## [Task directions]
Keep the pictures out while you transcribe the listing below exactly.
##### Data provided
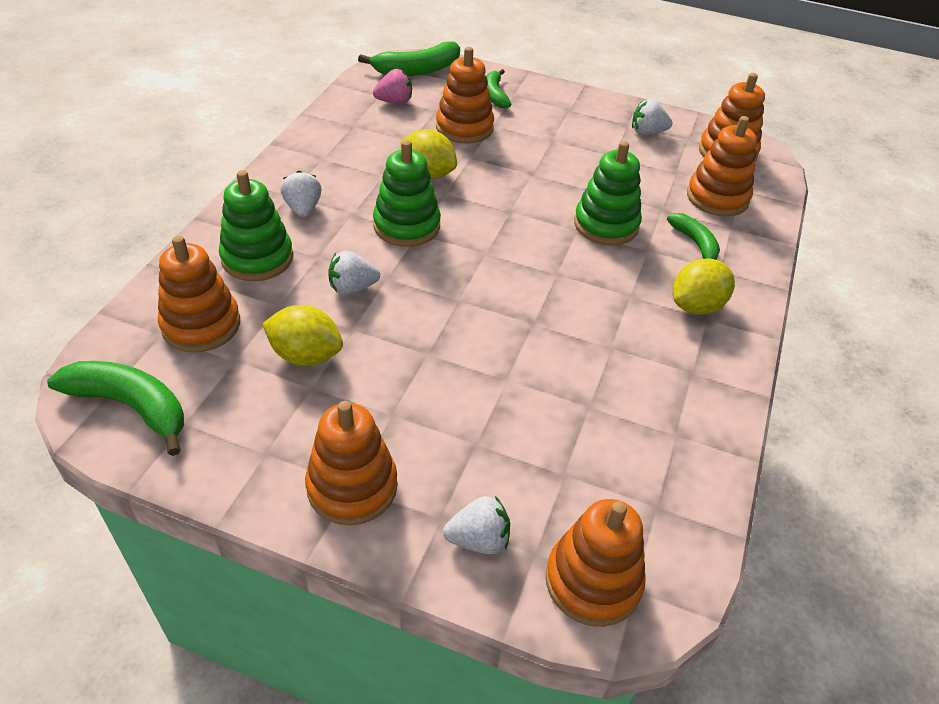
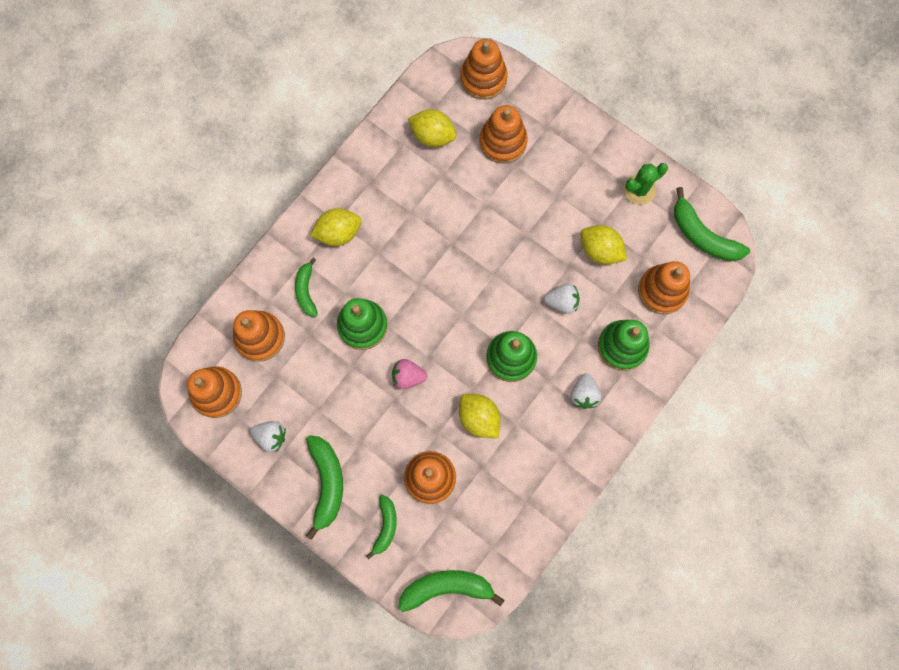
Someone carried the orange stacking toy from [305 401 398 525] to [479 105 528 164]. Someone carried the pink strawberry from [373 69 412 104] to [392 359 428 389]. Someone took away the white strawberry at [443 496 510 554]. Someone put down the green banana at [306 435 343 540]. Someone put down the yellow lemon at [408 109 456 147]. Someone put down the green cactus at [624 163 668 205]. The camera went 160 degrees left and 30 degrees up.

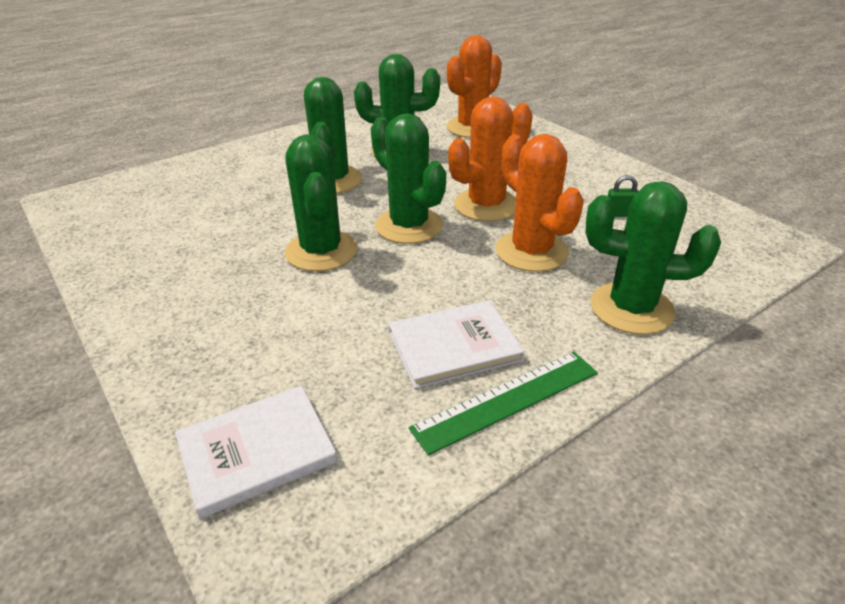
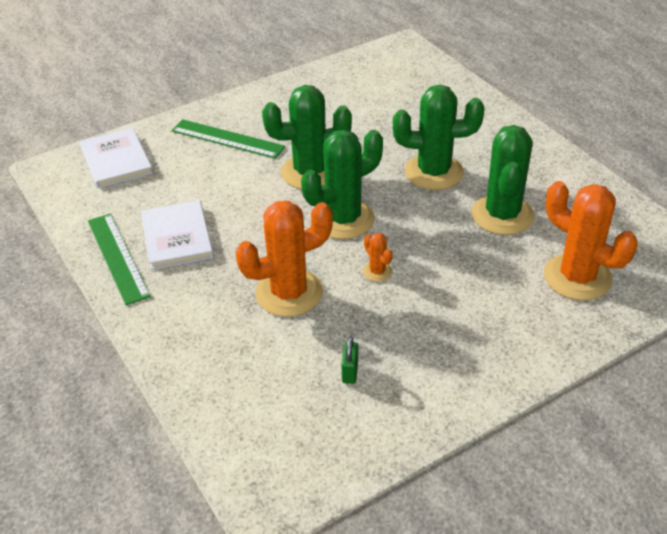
Someone scaled the orange cactus at [448 96 533 221] by 0.44. Someone took away the green cactus at [586 181 721 334]. Someone put down the green ruler at [171 119 286 159]. The camera went 95 degrees right and 5 degrees up.

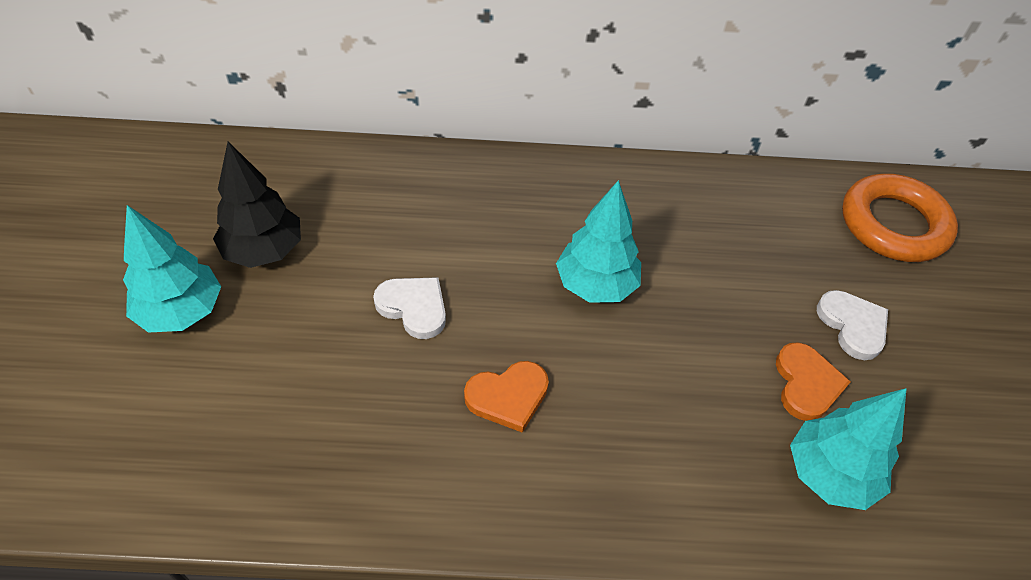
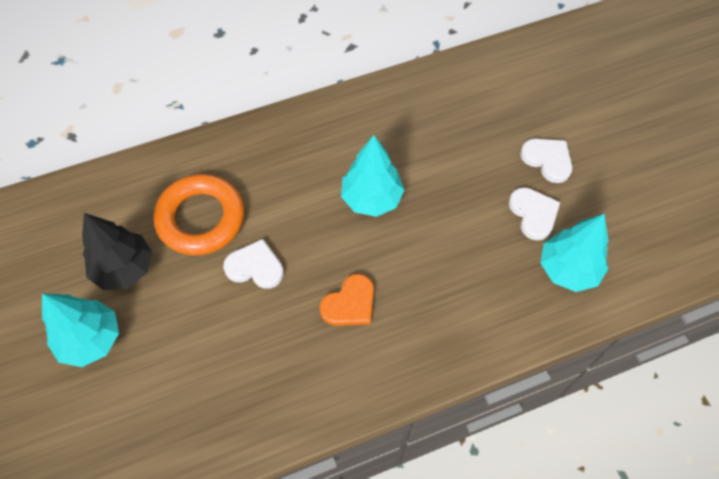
Someone repainted the orange heart at [776 342 851 421], which became the white heart at [509 187 560 241]. Someone carried the orange ring from [842 174 958 262] to [153 174 244 256]. The camera went 20 degrees left and 10 degrees up.

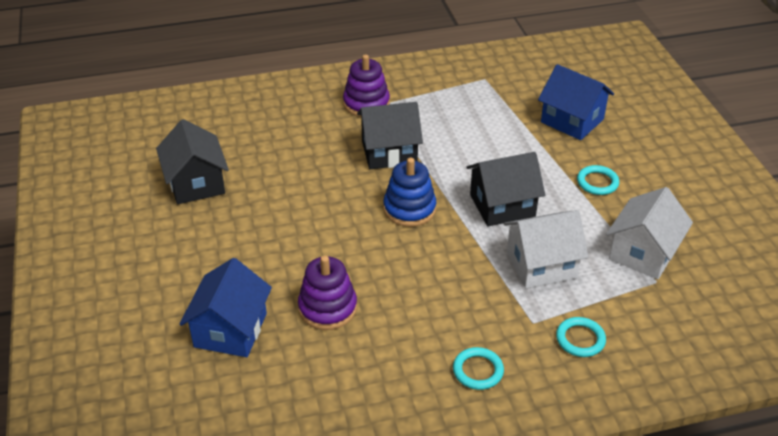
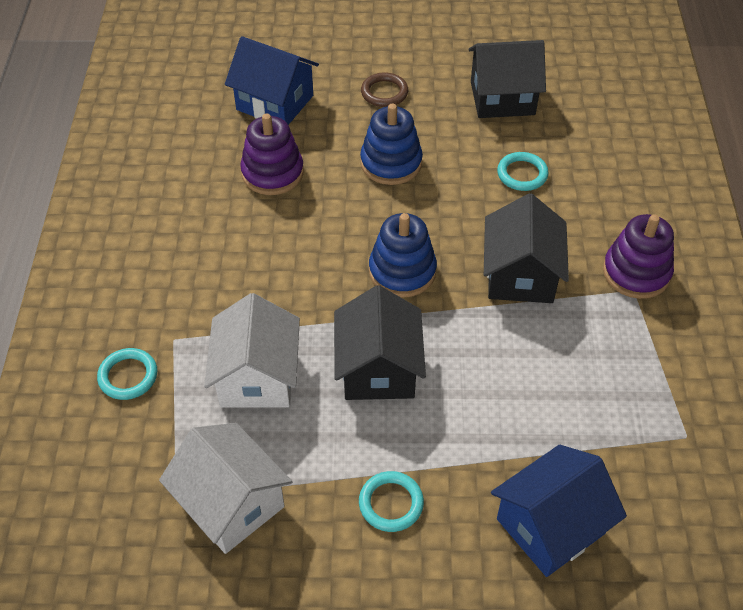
Someone carried the turquoise ring from [453 347 504 390] to [497 152 549 191]. Someone put down the blue stacking toy at [360 104 423 185]. Someone put down the brown ring at [361 72 408 107]. The camera went 105 degrees right and 10 degrees up.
##########
## [Exercise response]
Someone carried the orange stacking toy from [305 401 398 525] to [479 105 528 164]. Someone carried the pink strawberry from [373 69 412 104] to [392 359 428 389]. Someone took away the white strawberry at [443 496 510 554]. Someone put down the green banana at [306 435 343 540]. Someone put down the yellow lemon at [408 109 456 147]. Someone put down the green cactus at [624 163 668 205]. The camera went 160 degrees left and 30 degrees up.

Someone scaled the orange cactus at [448 96 533 221] by 0.44. Someone took away the green cactus at [586 181 721 334]. Someone put down the green ruler at [171 119 286 159]. The camera went 95 degrees right and 5 degrees up.

Someone repainted the orange heart at [776 342 851 421], which became the white heart at [509 187 560 241]. Someone carried the orange ring from [842 174 958 262] to [153 174 244 256]. The camera went 20 degrees left and 10 degrees up.

Someone carried the turquoise ring from [453 347 504 390] to [497 152 549 191]. Someone put down the blue stacking toy at [360 104 423 185]. Someone put down the brown ring at [361 72 408 107]. The camera went 105 degrees right and 10 degrees up.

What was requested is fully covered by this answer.